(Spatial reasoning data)

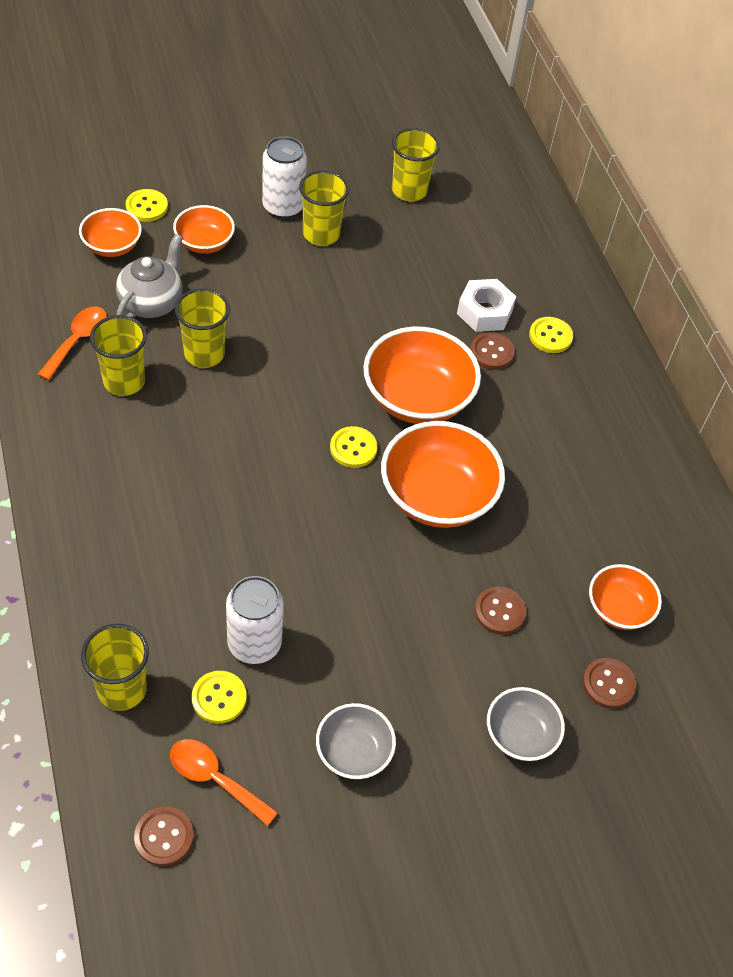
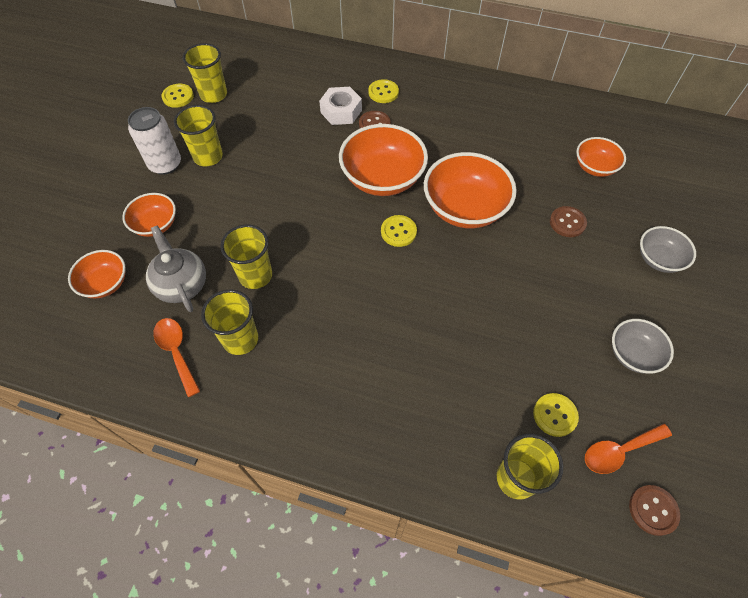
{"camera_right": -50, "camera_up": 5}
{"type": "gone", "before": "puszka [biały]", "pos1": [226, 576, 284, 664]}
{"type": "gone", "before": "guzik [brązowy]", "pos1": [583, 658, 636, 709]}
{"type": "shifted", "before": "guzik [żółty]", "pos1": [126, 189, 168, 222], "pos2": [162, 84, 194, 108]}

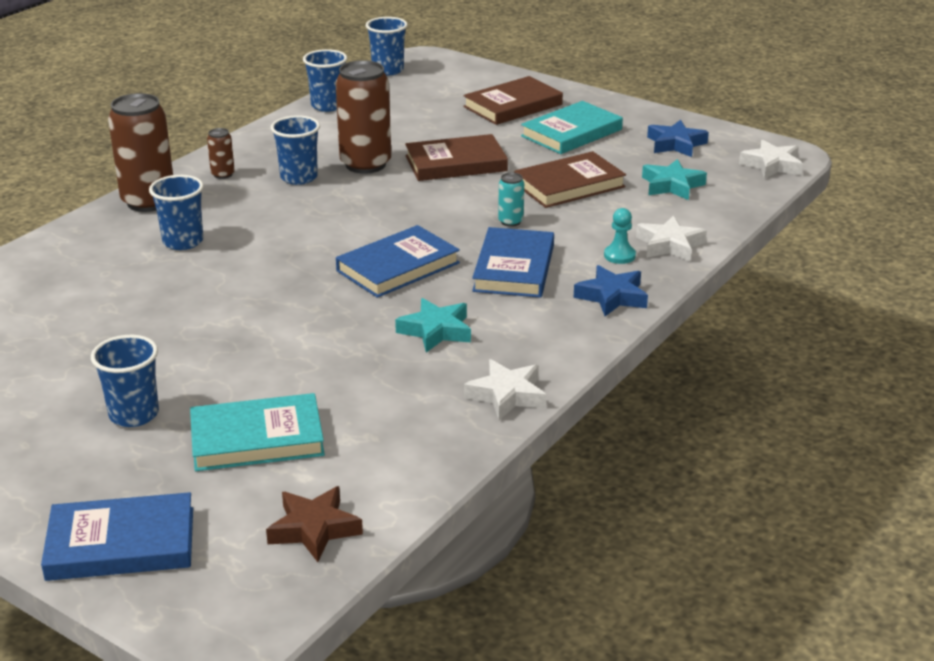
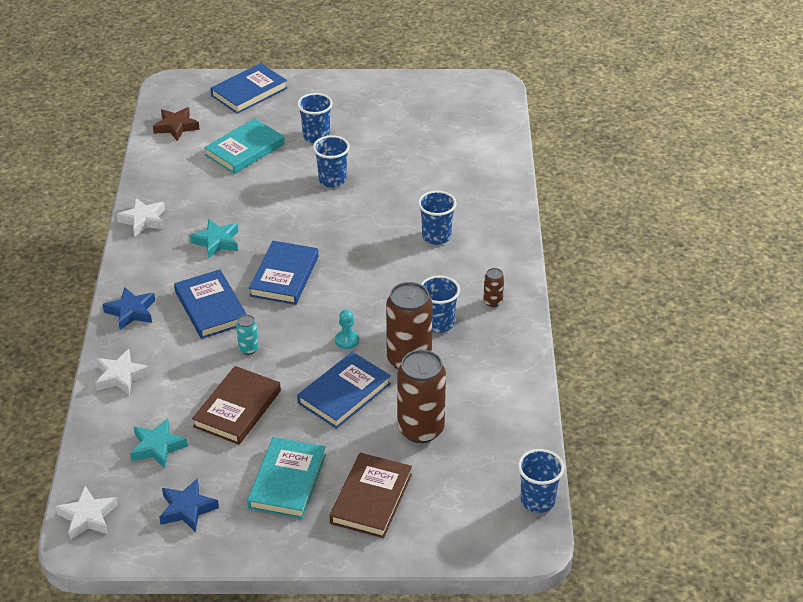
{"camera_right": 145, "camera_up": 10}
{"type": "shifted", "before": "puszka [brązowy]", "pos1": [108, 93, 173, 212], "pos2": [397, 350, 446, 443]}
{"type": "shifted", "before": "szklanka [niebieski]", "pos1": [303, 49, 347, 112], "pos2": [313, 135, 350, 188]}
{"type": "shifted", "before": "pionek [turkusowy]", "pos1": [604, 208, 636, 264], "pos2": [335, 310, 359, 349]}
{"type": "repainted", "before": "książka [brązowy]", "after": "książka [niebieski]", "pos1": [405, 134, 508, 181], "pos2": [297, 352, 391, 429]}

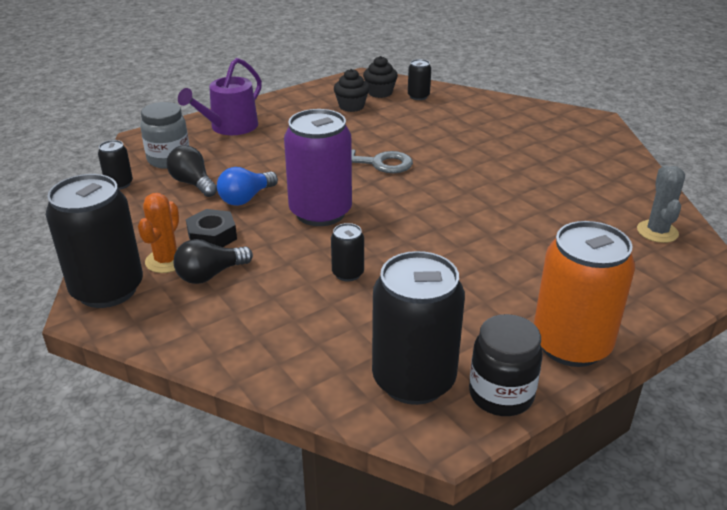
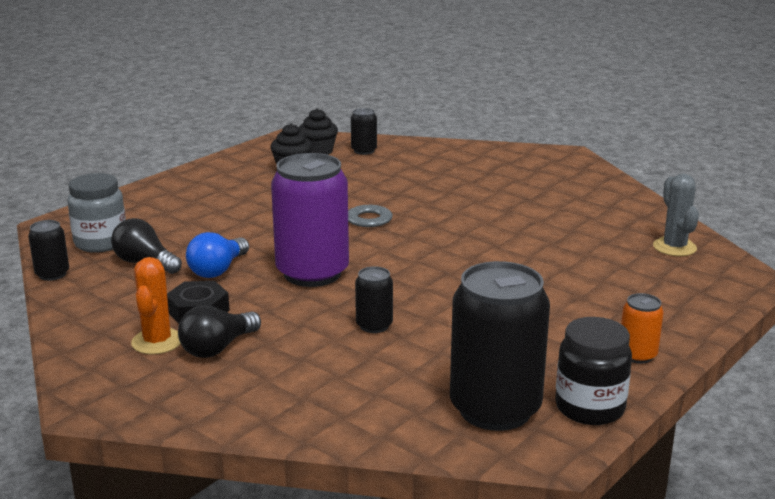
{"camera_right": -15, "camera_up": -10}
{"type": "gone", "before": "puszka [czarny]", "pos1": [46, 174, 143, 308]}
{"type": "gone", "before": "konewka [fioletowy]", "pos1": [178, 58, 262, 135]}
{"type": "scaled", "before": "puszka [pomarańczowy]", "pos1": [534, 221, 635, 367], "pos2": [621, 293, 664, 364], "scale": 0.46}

§ **Work instruction**
Give the number of lines in the entries above that include the word "guzik", and nothing more.

§ **Exercise solution**
2